Using the material below, state how many of its lines contain the string "none", with no other words.

---------- Input for this task

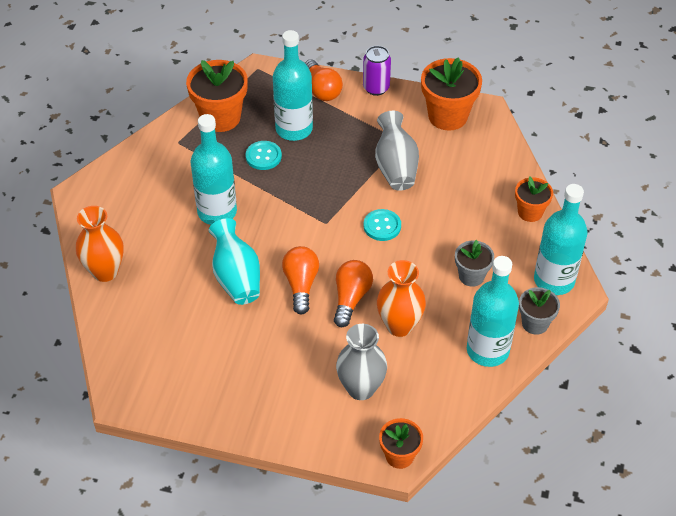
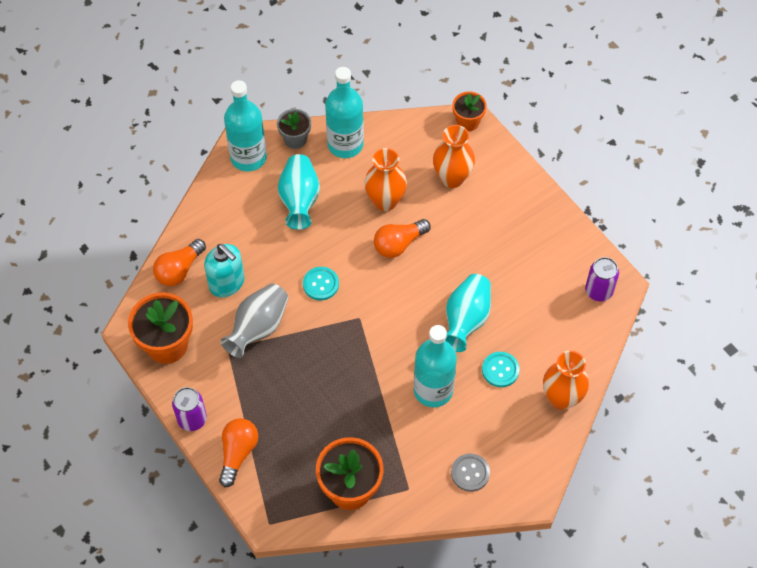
camera: 140 degrees left, 10 degrees up
(136, 378) = (598, 291): none -> purple can
(139, 178) = (470, 473): none -> grey button
(263, 156) = (350, 418): turquoise button -> turquoise button (500, 370)
(294, 129) = (300, 428): turquoise bottle -> none
(301, 285) = (424, 280): orange light bulb -> orange light bulb (179, 270)
(361, 388) = (452, 178): grey vase -> orange vase
(454, 179) = (227, 283): none -> turquoise soap dispenser
(471, 276) = (299, 200): grey flower pot -> turquoise vase
(530, 212) = (204, 216): orange flower pot -> none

--------------------

Worked solution:
5